DATA FOR THIS TASK START

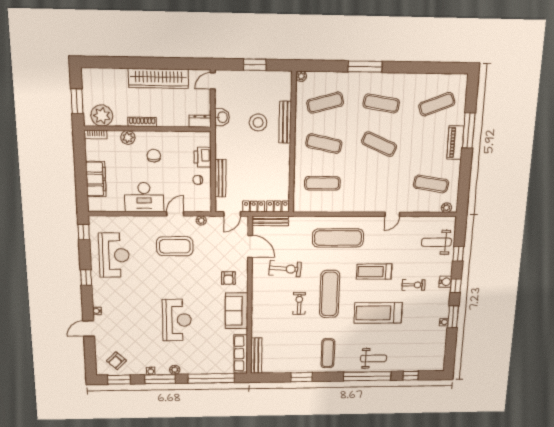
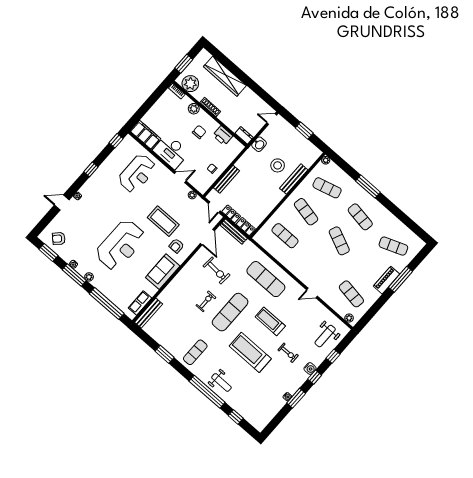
wardrobe: (158, 78) -> (225, 76), moved
printer: (203, 157) -> (223, 136), moved, turned -90
filing cabinet: (96, 179) -> (145, 135), moved, turned -90
door: (232, 214) -> (214, 207), hinge flipped
weight bench: (436, 242) -> (325, 336), turned -90
coffee table: (175, 246) -> (163, 221), moved
reception desk: (114, 255) -> (137, 173), moved
reception desk: (177, 320) -> (120, 245), width x1.36, depth x1.30
row of seats: (241, 354) -> (140, 303), width x0.68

DATA FOR THIS TASK END

_PROBLEM_
Exactly reproduce the line containing "weight bench: (436, 242)" and all lines after it in the material, stopping only at the end.

_ANSWER FOR THE TASK_
weight bench: (436, 242) -> (325, 336), turned -90
coffee table: (175, 246) -> (163, 221), moved
reception desk: (114, 255) -> (137, 173), moved
reception desk: (177, 320) -> (120, 245), width x1.36, depth x1.30
row of seats: (241, 354) -> (140, 303), width x0.68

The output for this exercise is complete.